[Raw data]
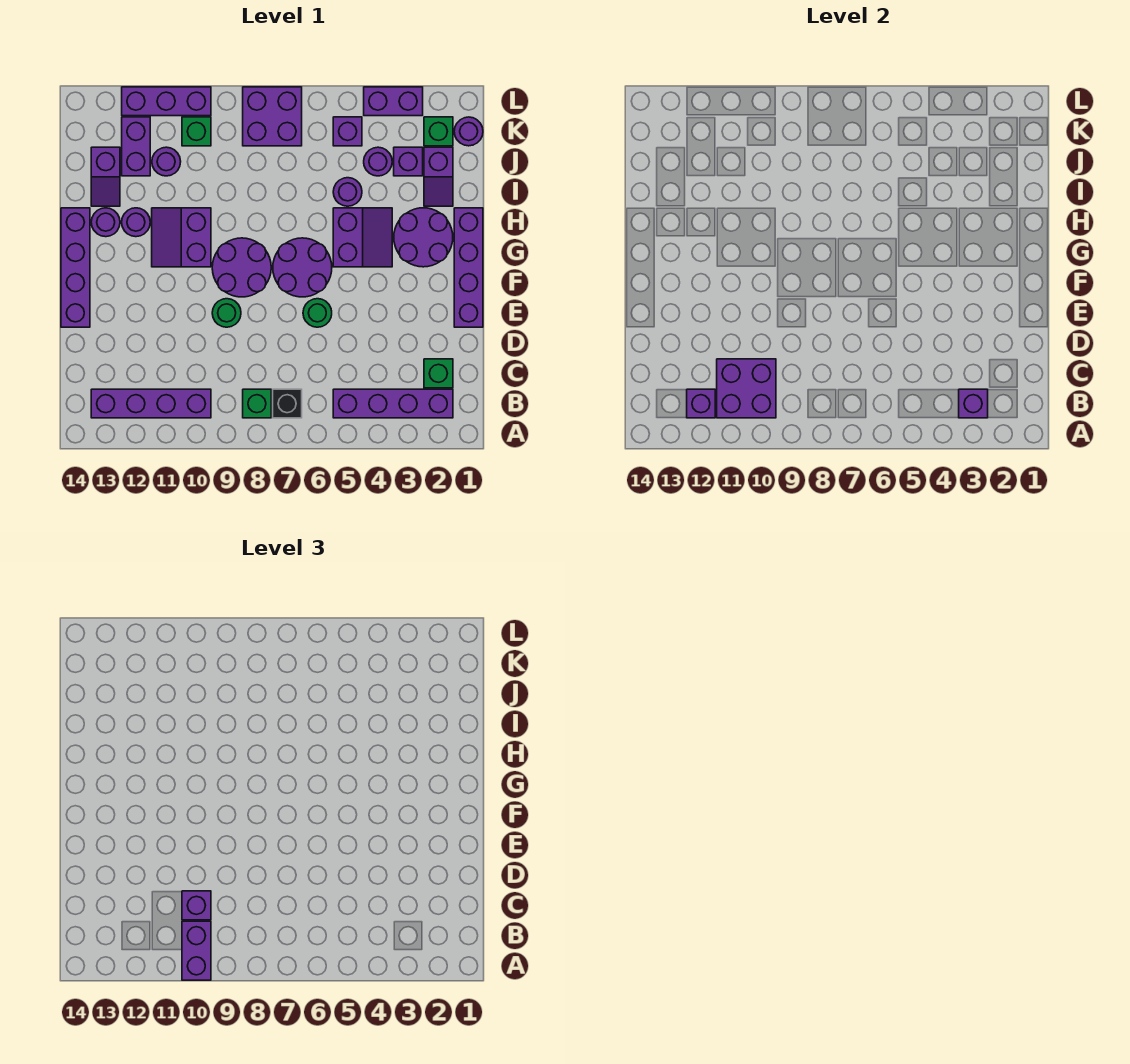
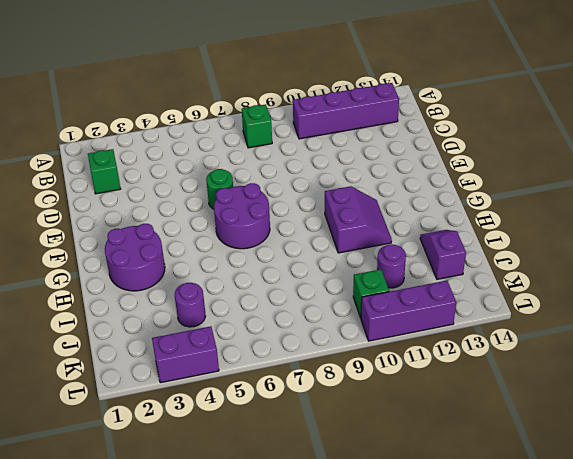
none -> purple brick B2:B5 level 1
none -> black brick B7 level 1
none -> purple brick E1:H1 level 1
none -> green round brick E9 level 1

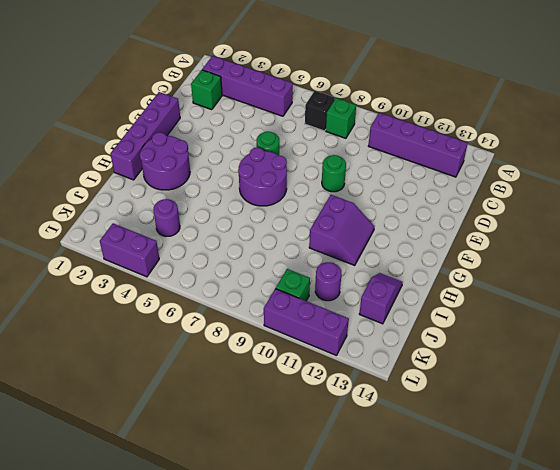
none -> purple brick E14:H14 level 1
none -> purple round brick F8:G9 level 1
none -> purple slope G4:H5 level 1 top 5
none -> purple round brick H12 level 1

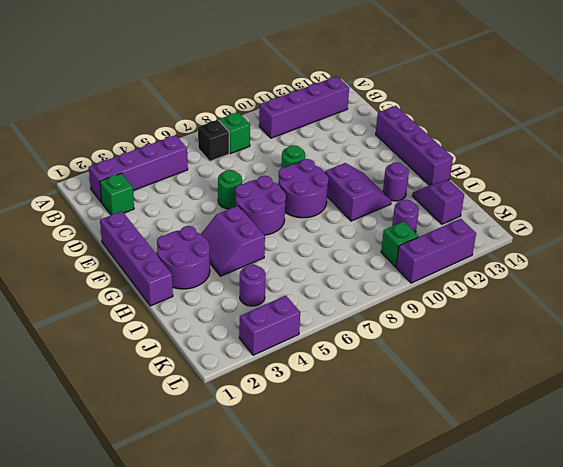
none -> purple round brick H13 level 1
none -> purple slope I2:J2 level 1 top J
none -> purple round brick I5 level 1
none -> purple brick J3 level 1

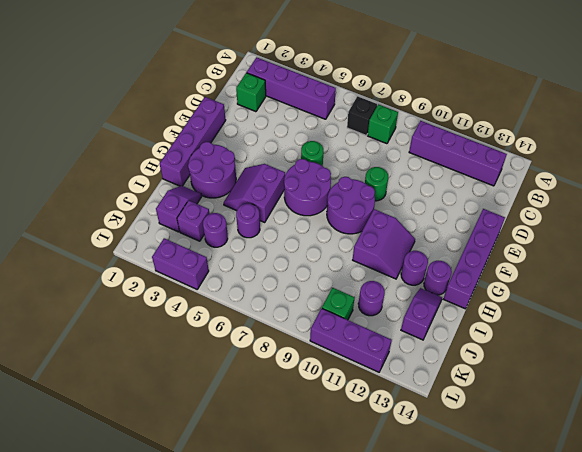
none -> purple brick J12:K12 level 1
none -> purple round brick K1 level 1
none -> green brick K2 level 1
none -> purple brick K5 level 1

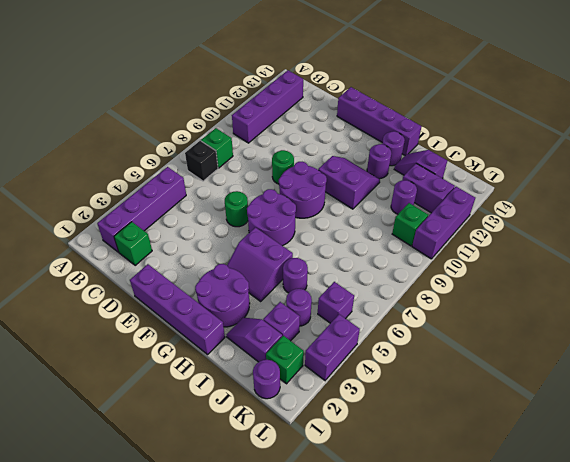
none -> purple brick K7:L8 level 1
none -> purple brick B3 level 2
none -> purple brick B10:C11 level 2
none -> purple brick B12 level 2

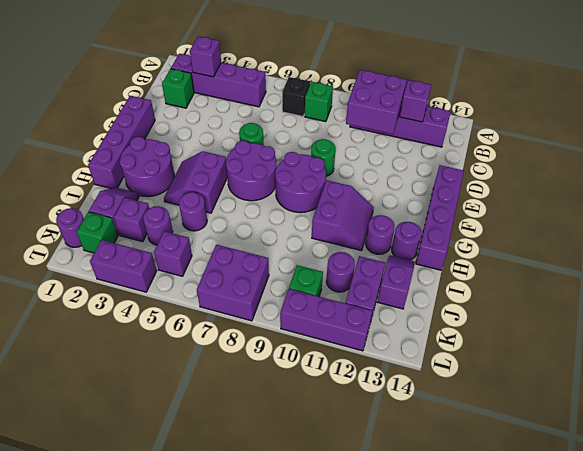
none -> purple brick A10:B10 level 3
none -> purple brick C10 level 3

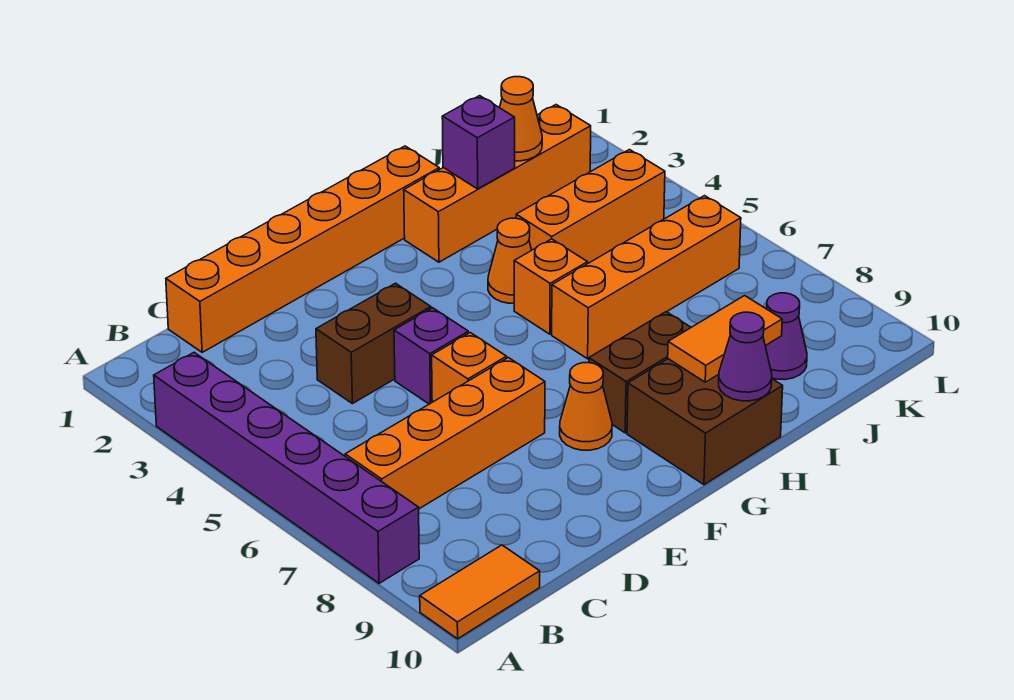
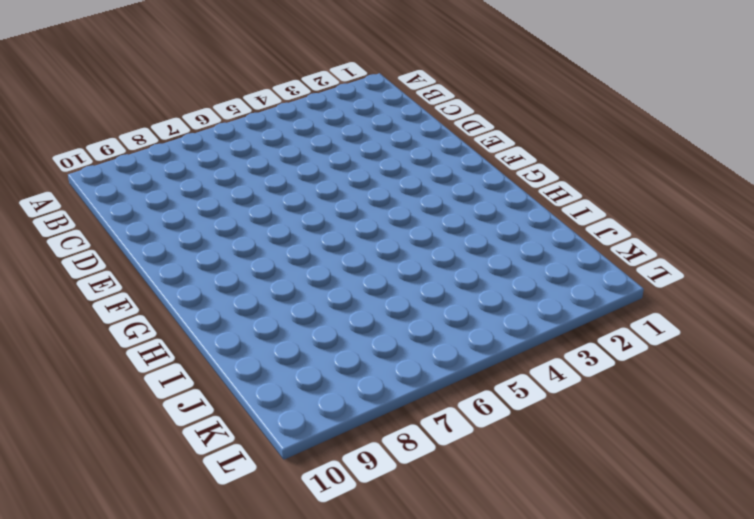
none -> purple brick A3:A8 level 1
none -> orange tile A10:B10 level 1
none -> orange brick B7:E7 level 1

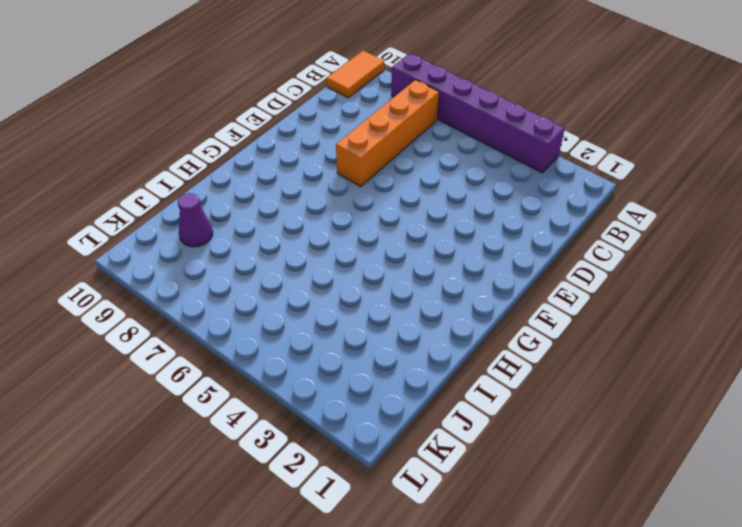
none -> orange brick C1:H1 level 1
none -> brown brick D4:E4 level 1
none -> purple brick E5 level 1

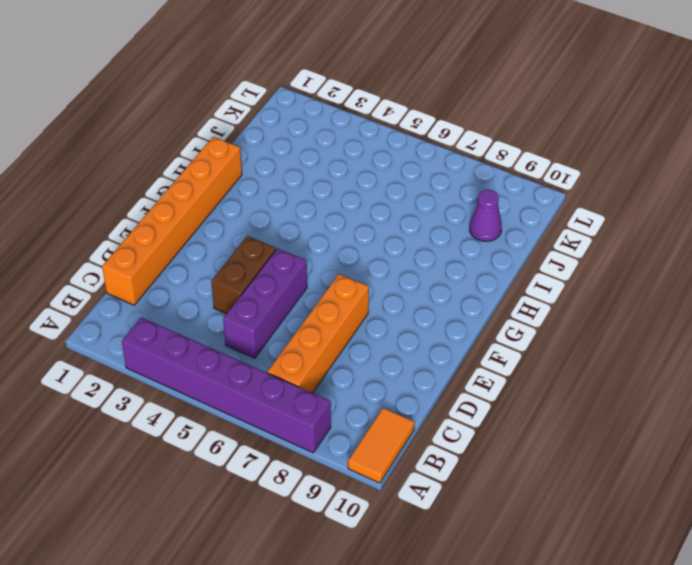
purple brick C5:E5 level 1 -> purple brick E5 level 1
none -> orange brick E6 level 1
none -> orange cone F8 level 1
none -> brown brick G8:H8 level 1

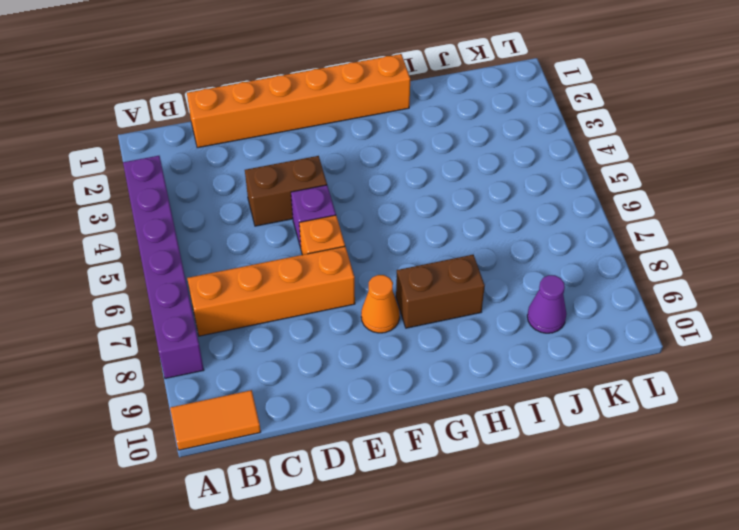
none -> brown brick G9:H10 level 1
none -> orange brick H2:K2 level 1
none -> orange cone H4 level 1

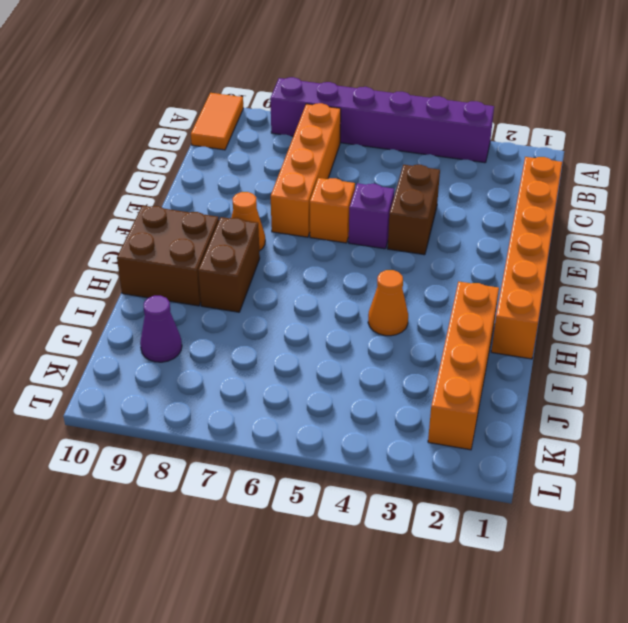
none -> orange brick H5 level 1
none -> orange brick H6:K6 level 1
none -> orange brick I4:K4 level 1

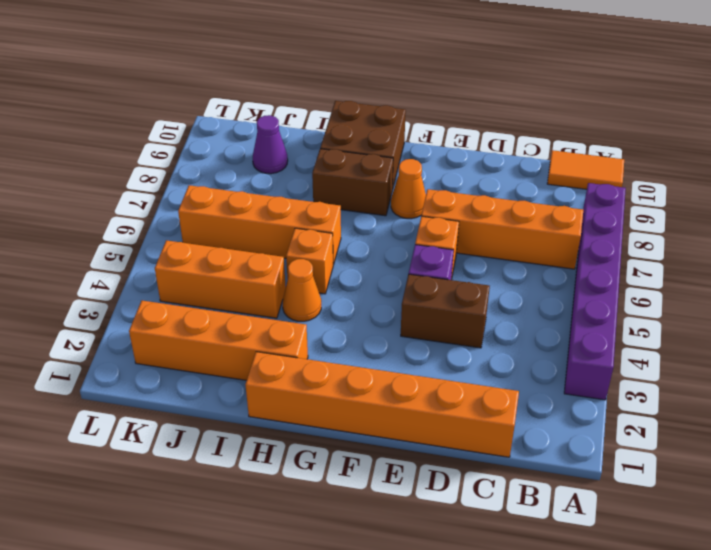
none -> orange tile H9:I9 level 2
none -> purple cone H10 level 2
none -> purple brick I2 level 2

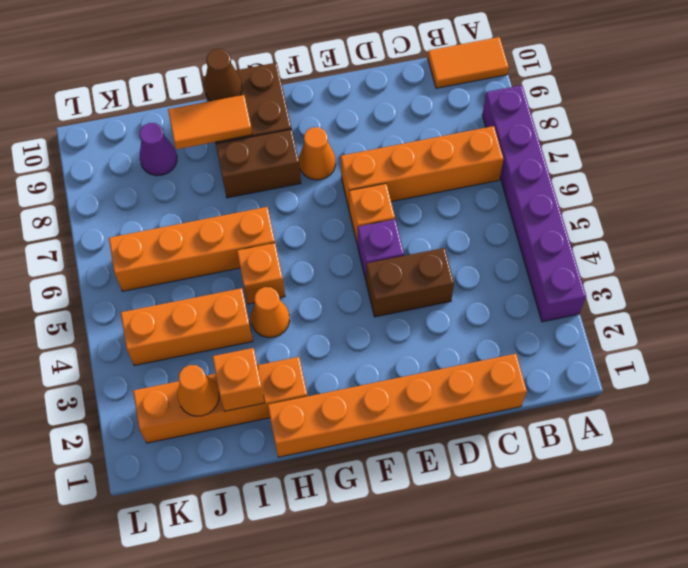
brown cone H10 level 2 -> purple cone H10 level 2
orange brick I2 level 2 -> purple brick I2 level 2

[What is required]
Restate the data above verbatim, skipping every image.

[Exercise solution]
none -> purple brick B2:B5 level 1
none -> black brick B7 level 1
none -> purple brick E1:H1 level 1
none -> green round brick E9 level 1

none -> purple brick E14:H14 level 1
none -> purple round brick F8:G9 level 1
none -> purple slope G4:H5 level 1 top 5
none -> purple round brick H12 level 1

none -> purple round brick H13 level 1
none -> purple slope I2:J2 level 1 top J
none -> purple round brick I5 level 1
none -> purple brick J3 level 1

none -> purple brick J12:K12 level 1
none -> purple round brick K1 level 1
none -> green brick K2 level 1
none -> purple brick K5 level 1

none -> purple brick K7:L8 level 1
none -> purple brick B3 level 2
none -> purple brick B10:C11 level 2
none -> purple brick B12 level 2

none -> purple brick A10:B10 level 3
none -> purple brick C10 level 3

none -> purple brick A3:A8 level 1
none -> orange tile A10:B10 level 1
none -> orange brick B7:E7 level 1

none -> orange brick C1:H1 level 1
none -> brown brick D4:E4 level 1
none -> purple brick E5 level 1

purple brick C5:E5 level 1 -> purple brick E5 level 1
none -> orange brick E6 level 1
none -> orange cone F8 level 1
none -> brown brick G8:H8 level 1

none -> brown brick G9:H10 level 1
none -> orange brick H2:K2 level 1
none -> orange cone H4 level 1

none -> orange brick H5 level 1
none -> orange brick H6:K6 level 1
none -> orange brick I4:K4 level 1

none -> orange tile H9:I9 level 2
none -> purple cone H10 level 2
none -> purple brick I2 level 2

brown cone H10 level 2 -> purple cone H10 level 2
orange brick I2 level 2 -> purple brick I2 level 2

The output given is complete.